Look through the records that follow. Copy every line containing the word "green".

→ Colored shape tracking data
==================================================

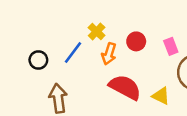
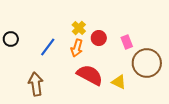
yellow cross: (97, 31) -> (79, 28), moved
black circle: (38, 60) -> (11, 39), moved

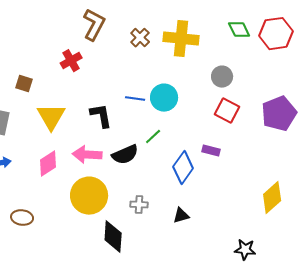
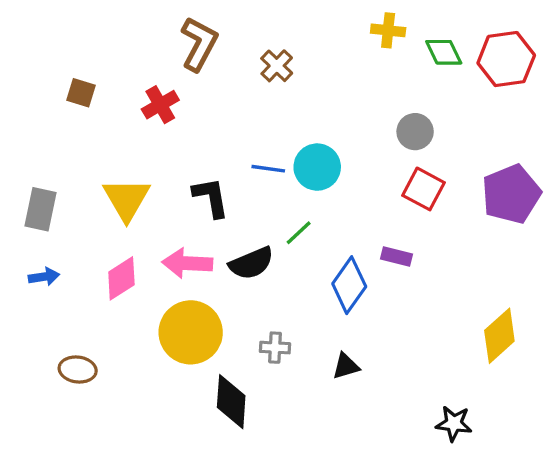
yellow cross: (181, 39) -> (388, 30), moved, size x0.6
brown square: (24, 84) -> (81, 93), moved

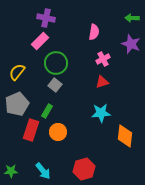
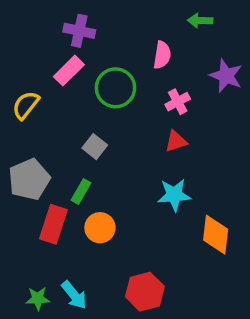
green arrow: (132, 18) -> (200, 20), moved
green circle: (56, 63) -> (116, 88), moved
yellow semicircle: (17, 72) -> (26, 105), moved
green star: (11, 171) -> (38, 299), moved

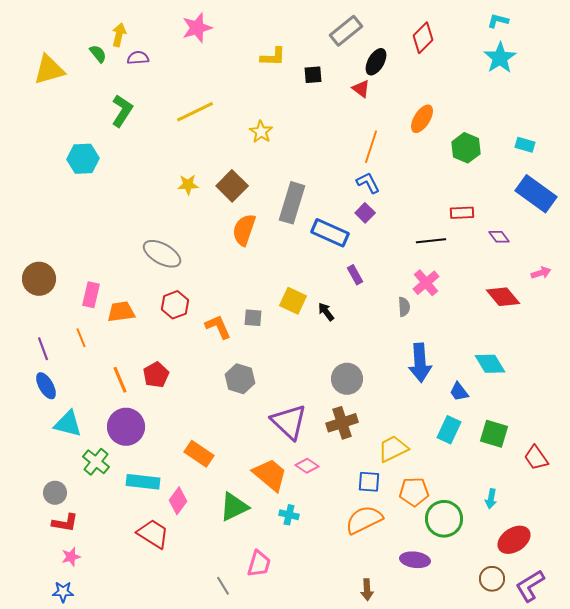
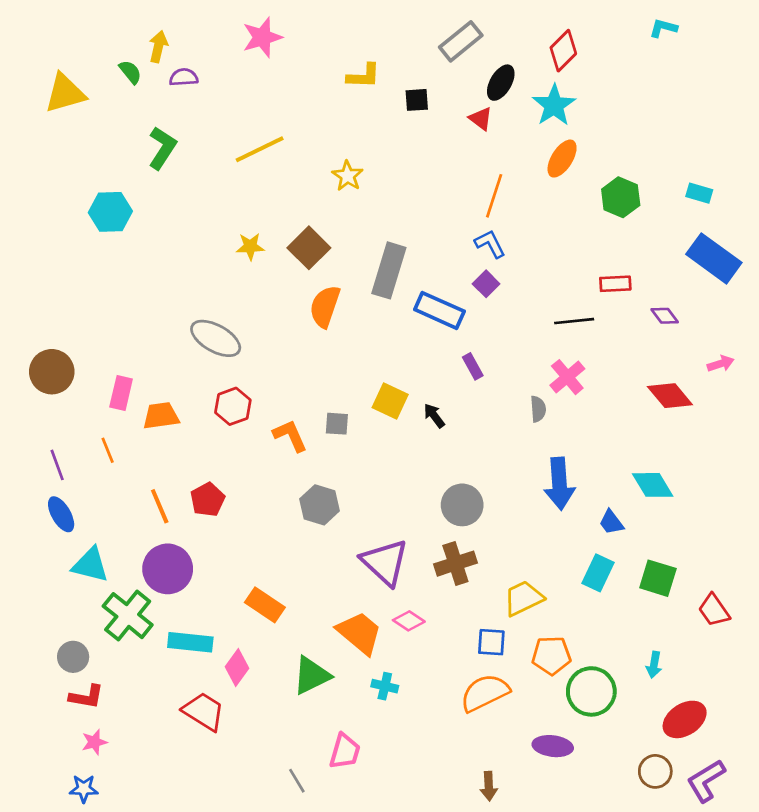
cyan star: (500, 58) -> (554, 105), moved
green cross: (96, 462) -> (128, 616), size x1.4

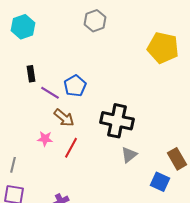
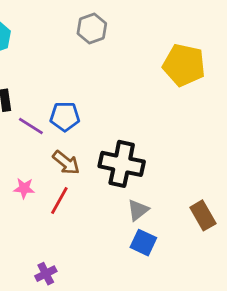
blue pentagon: (75, 86) -> (65, 117), turned 30
brown arrow: (64, 118) -> (66, 163), moved
blue square: (160, 182) -> (143, 243), moved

==================================================

→ Solution
green arrow: (132, 18) -> (200, 20), moved
green circle: (56, 63) -> (116, 88), moved
green star: (11, 171) -> (38, 299), moved
green cross: (96, 462) -> (128, 616), size x1.4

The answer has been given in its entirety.